THE TASK — What you return must match the records word for word, except that pictures are dropped.

● ● ●

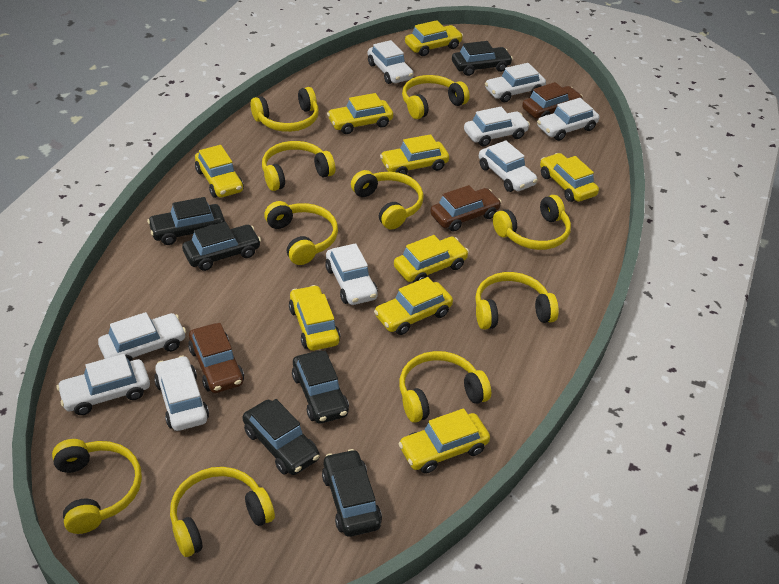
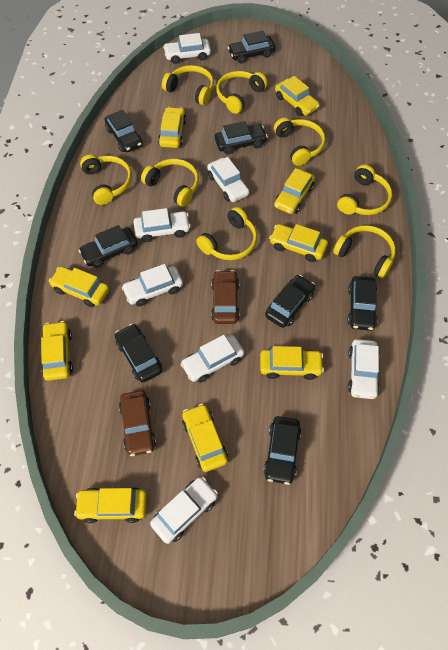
black car: 6 -> 8
brown car: 3 -> 2
white car: 9 -> 7
yellow headphones: 10 -> 8

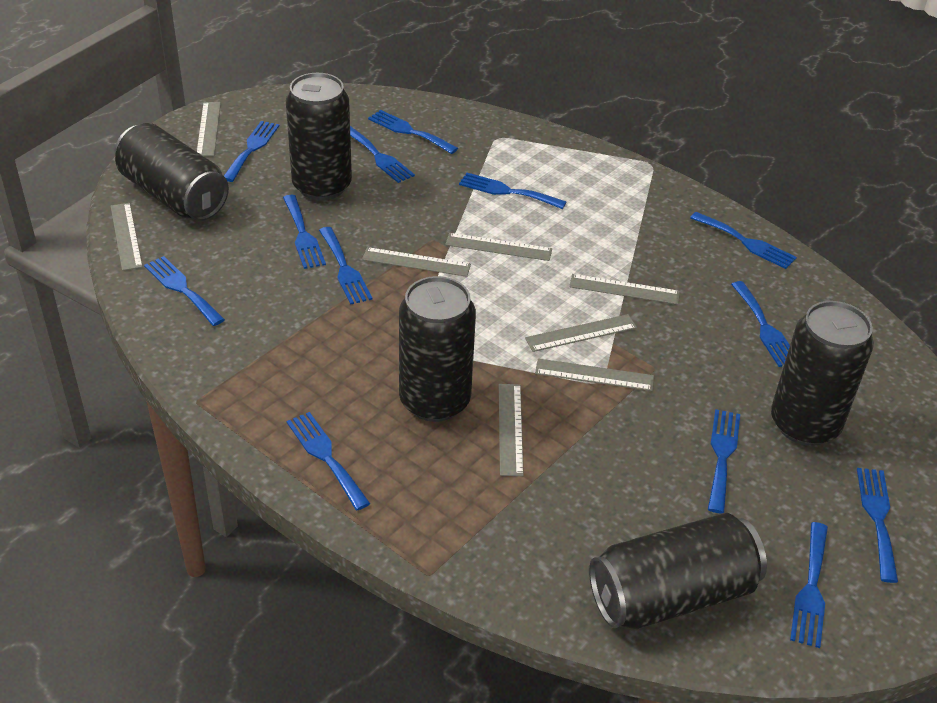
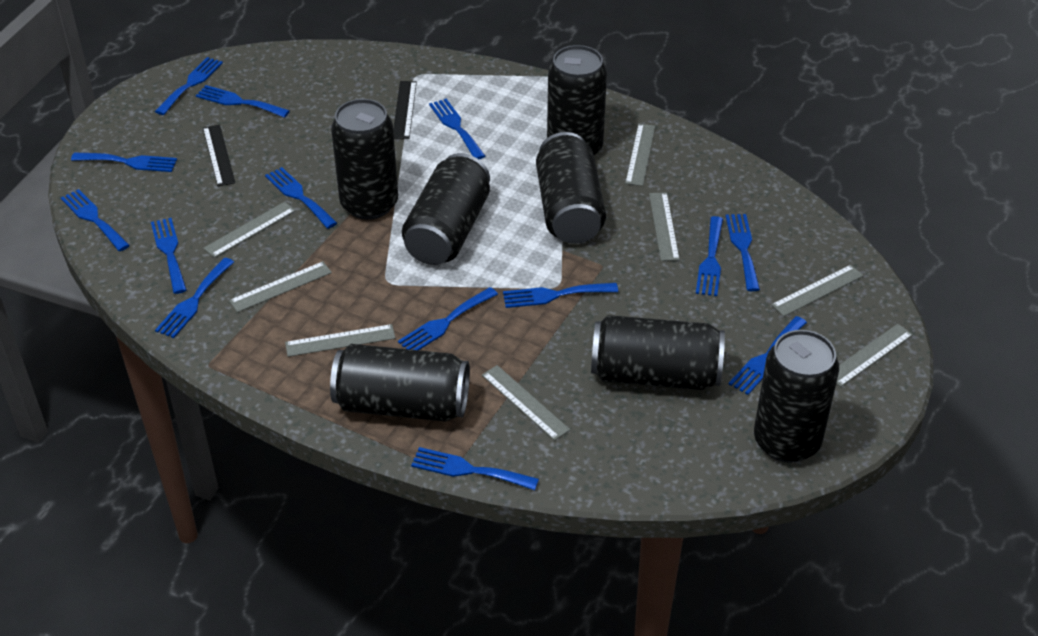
black can: 5 -> 7
black ruler: 0 -> 2
blue fork: 13 -> 14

● ● ●

ANSWER BOX —
black car: 6 -> 8
brown car: 3 -> 2
white car: 9 -> 7
yellow headphones: 10 -> 8

black can: 5 -> 7
black ruler: 0 -> 2
blue fork: 13 -> 14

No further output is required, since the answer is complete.